§ PROBLEM DESCRIPTION
Exactly and only the lines from the one with "U4 pin IN-: n26 -> n13" through the end of the listing are to be transcribed, both ends included.

§ MATERIAL FOR THIS EXERCISE
──────
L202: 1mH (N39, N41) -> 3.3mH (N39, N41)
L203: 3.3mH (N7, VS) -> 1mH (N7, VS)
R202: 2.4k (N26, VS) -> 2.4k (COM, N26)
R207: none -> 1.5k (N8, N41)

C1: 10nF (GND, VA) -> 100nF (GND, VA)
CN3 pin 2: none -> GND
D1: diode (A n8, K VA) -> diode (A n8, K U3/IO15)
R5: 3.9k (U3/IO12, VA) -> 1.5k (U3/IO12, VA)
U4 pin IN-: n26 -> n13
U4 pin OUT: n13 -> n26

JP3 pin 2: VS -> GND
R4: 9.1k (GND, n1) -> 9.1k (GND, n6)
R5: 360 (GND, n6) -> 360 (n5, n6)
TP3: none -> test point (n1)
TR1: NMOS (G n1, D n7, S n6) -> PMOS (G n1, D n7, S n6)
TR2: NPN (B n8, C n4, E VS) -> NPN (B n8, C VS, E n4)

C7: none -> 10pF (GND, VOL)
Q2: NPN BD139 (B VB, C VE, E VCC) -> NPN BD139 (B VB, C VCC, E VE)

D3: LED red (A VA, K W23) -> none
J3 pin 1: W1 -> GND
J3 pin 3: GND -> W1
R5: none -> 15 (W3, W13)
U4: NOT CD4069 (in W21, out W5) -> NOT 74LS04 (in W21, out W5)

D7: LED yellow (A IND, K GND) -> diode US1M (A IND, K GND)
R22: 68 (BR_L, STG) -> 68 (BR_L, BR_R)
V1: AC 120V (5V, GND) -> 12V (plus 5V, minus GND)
──────
§ EXERCISE OUTPUT
U4 pin IN-: n26 -> n13
U4 pin OUT: n13 -> n26

JP3 pin 2: VS -> GND
R4: 9.1k (GND, n1) -> 9.1k (GND, n6)
R5: 360 (GND, n6) -> 360 (n5, n6)
TP3: none -> test point (n1)
TR1: NMOS (G n1, D n7, S n6) -> PMOS (G n1, D n7, S n6)
TR2: NPN (B n8, C n4, E VS) -> NPN (B n8, C VS, E n4)

C7: none -> 10pF (GND, VOL)
Q2: NPN BD139 (B VB, C VE, E VCC) -> NPN BD139 (B VB, C VCC, E VE)

D3: LED red (A VA, K W23) -> none
J3 pin 1: W1 -> GND
J3 pin 3: GND -> W1
R5: none -> 15 (W3, W13)
U4: NOT CD4069 (in W21, out W5) -> NOT 74LS04 (in W21, out W5)

D7: LED yellow (A IND, K GND) -> diode US1M (A IND, K GND)
R22: 68 (BR_L, STG) -> 68 (BR_L, BR_R)
V1: AC 120V (5V, GND) -> 12V (plus 5V, minus GND)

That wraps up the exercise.